[Opening Given entries section]
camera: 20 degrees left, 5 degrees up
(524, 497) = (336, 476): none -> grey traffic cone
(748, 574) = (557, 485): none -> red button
[Closing Given entries section]
[Opening Given entries section]
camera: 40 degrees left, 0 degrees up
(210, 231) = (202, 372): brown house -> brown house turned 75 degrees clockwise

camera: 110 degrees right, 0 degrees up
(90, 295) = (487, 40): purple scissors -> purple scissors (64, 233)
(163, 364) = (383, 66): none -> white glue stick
[Closing Given entries section]
[Opening Given entries section]
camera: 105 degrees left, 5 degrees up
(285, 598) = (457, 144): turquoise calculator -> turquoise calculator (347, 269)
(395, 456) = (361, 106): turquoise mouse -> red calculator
[Closing Given entries section]
_Task to carry out_
Whenever a line of the entries contains the string "left", copy that line.

_Task solution_
camera: 20 degrees left, 5 degrees up
camera: 40 degrees left, 0 degrees up
camera: 105 degrees left, 5 degrees up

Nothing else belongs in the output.